| Task |
For each line in the data below that holds "pure", return a copy.

| Data in this exercise |

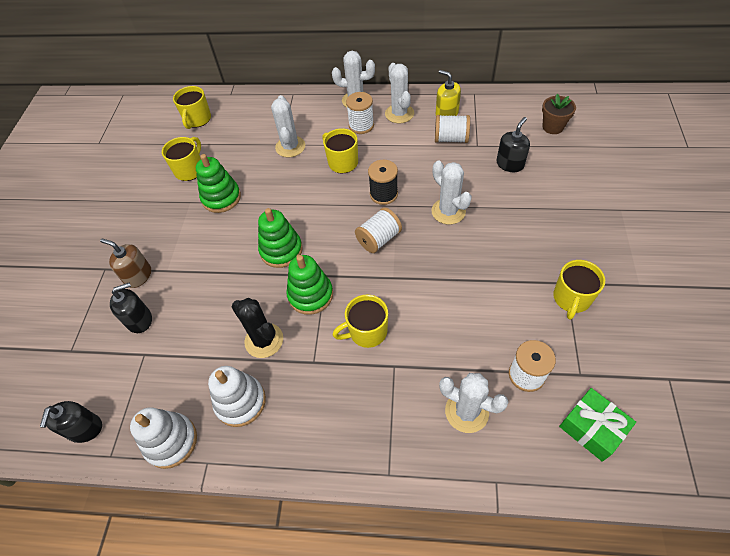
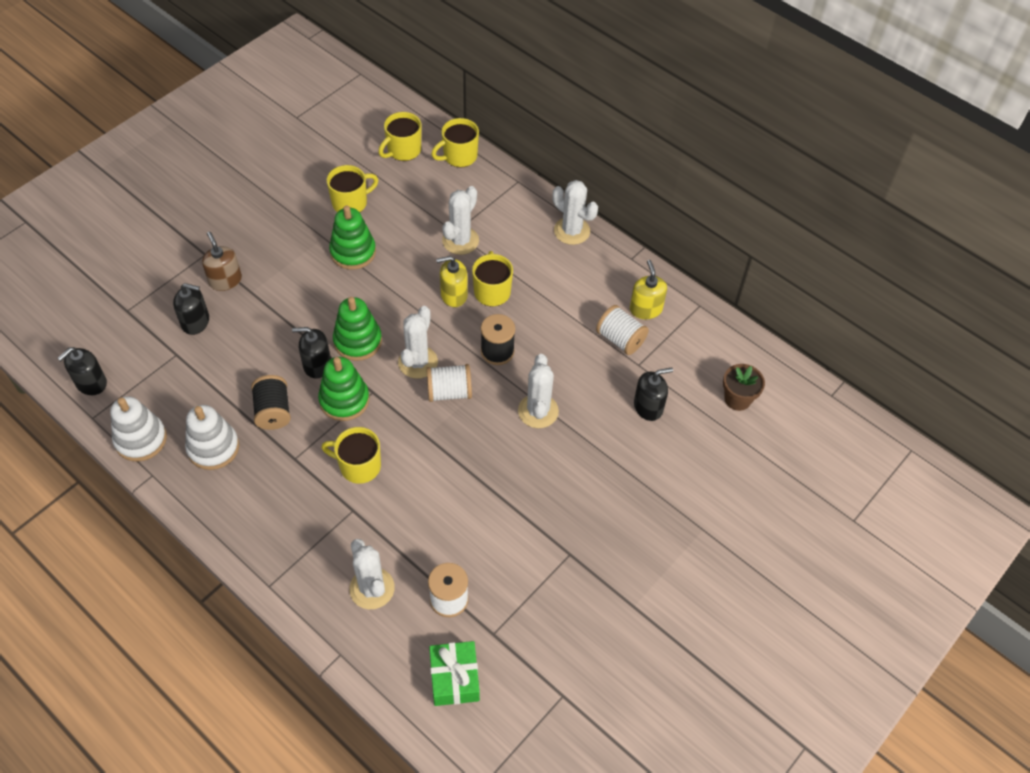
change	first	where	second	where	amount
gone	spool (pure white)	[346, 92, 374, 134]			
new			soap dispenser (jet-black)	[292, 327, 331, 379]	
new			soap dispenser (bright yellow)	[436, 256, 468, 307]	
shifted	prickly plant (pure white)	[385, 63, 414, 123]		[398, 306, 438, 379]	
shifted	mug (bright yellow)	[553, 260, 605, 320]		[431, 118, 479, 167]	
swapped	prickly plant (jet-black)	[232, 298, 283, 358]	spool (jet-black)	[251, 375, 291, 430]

| Task solution |
gone	spool (pure white)	[346, 92, 374, 134]			
shifted	prickly plant (pure white)	[385, 63, 414, 123]		[398, 306, 438, 379]	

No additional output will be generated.